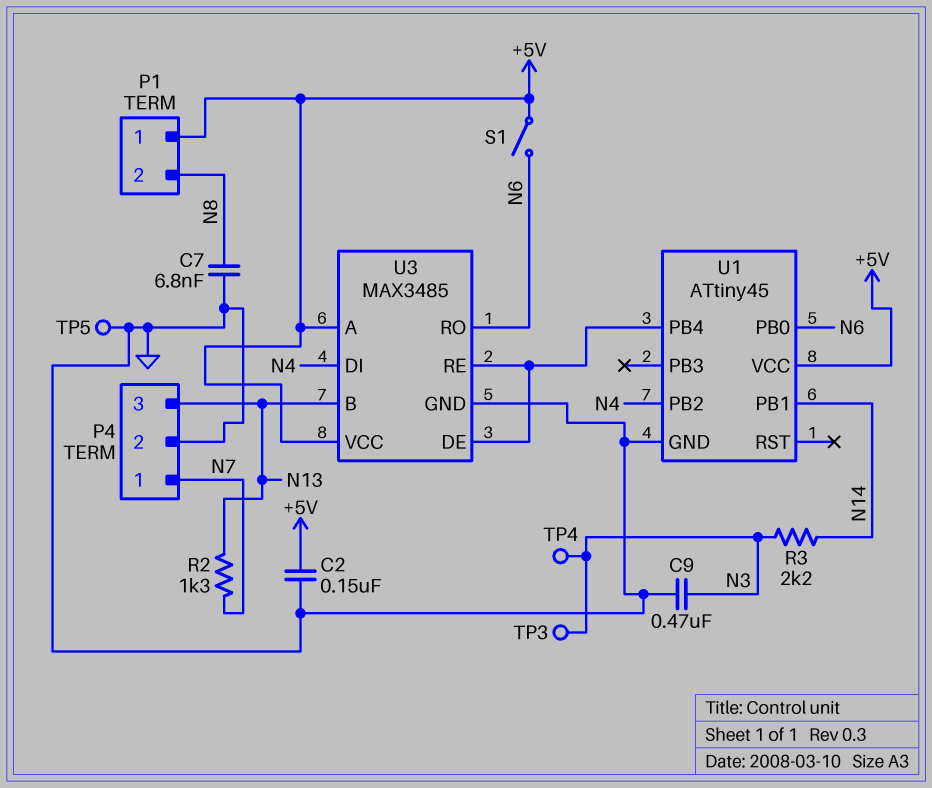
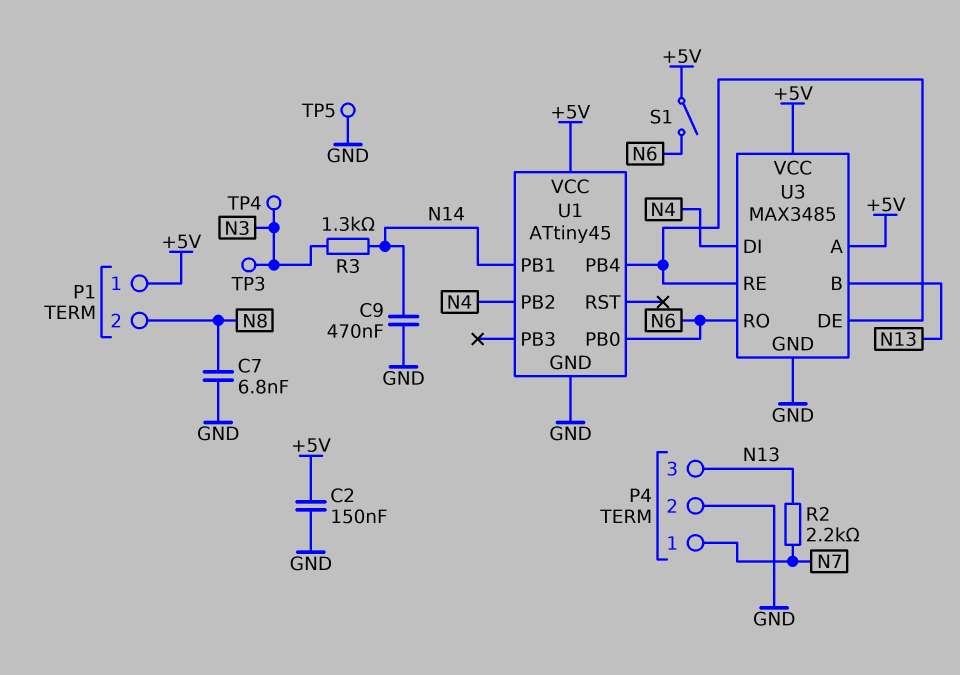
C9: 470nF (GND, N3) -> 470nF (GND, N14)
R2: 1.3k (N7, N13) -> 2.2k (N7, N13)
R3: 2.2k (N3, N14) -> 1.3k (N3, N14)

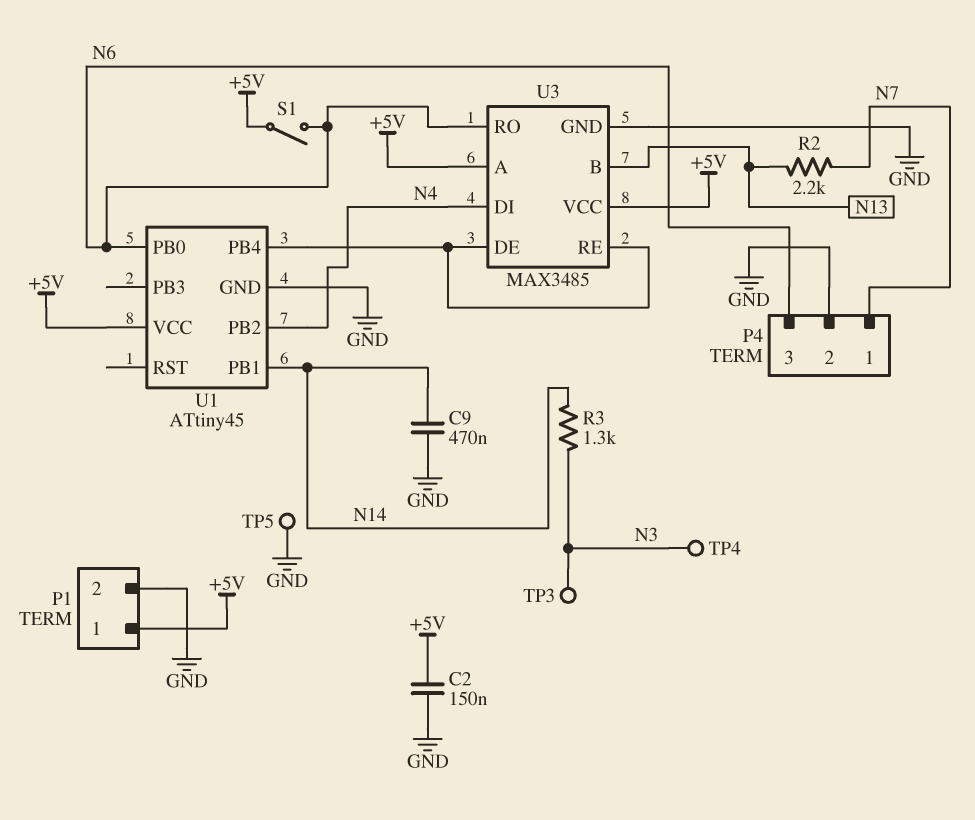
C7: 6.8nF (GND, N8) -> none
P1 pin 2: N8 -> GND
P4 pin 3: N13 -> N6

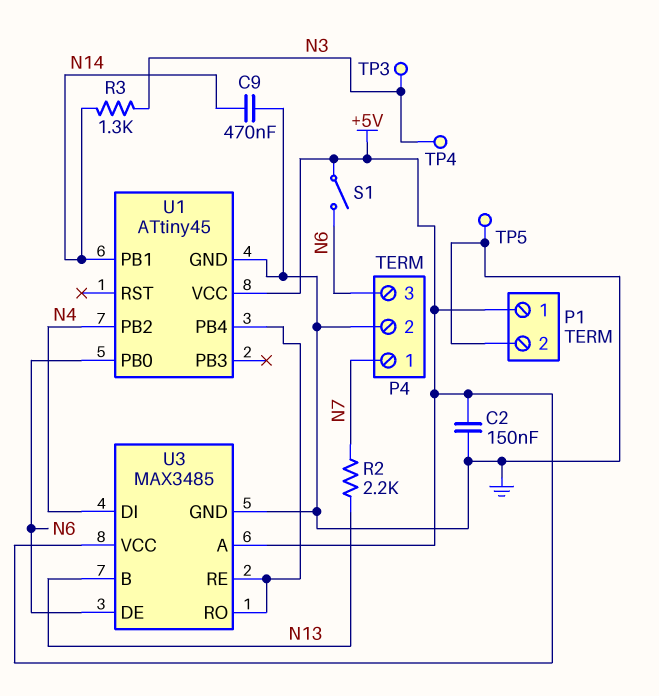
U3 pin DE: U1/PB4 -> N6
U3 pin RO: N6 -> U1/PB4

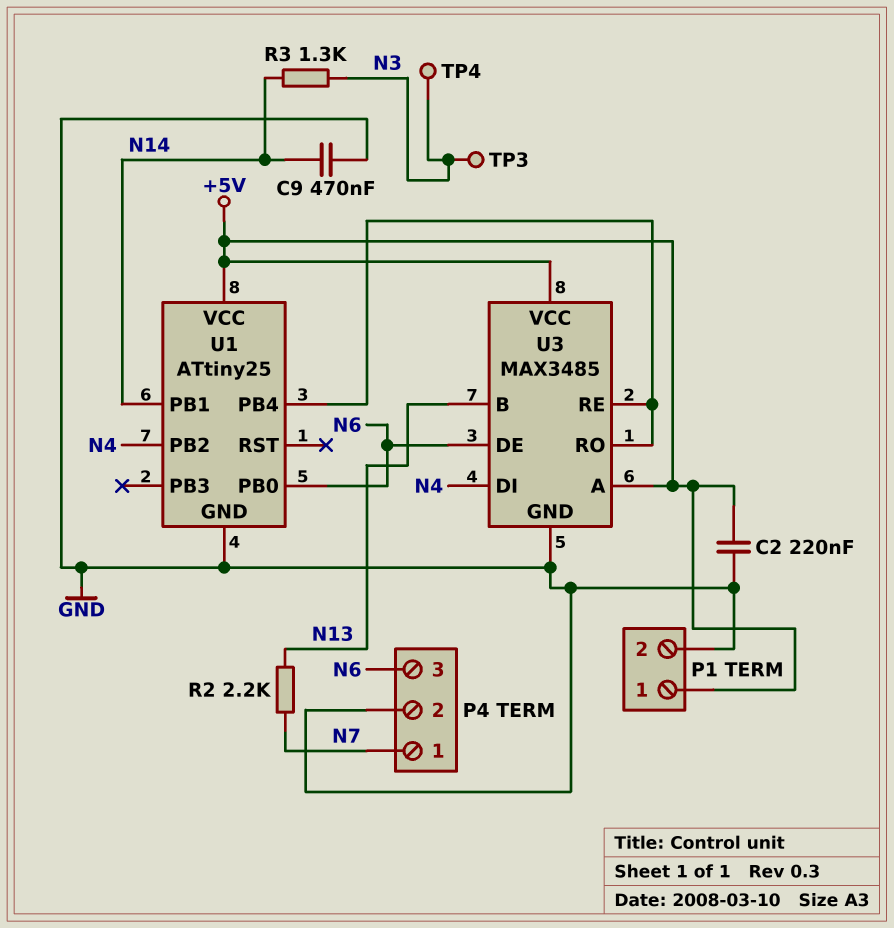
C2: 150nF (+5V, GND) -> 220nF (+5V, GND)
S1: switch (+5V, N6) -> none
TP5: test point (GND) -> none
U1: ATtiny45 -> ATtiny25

# # #

WORK TASK: Set down exactly, with no additions, each line from the line that includes "R2: 1.3k (N7, N13) -> 2.2k (N7, N13)" to the final line of the entries above; leave pictures out.

ANSWER TO THE EXERCISE:
R2: 1.3k (N7, N13) -> 2.2k (N7, N13)
R3: 2.2k (N3, N14) -> 1.3k (N3, N14)

C7: 6.8nF (GND, N8) -> none
P1 pin 2: N8 -> GND
P4 pin 3: N13 -> N6

U3 pin DE: U1/PB4 -> N6
U3 pin RO: N6 -> U1/PB4

C2: 150nF (+5V, GND) -> 220nF (+5V, GND)
S1: switch (+5V, N6) -> none
TP5: test point (GND) -> none
U1: ATtiny45 -> ATtiny25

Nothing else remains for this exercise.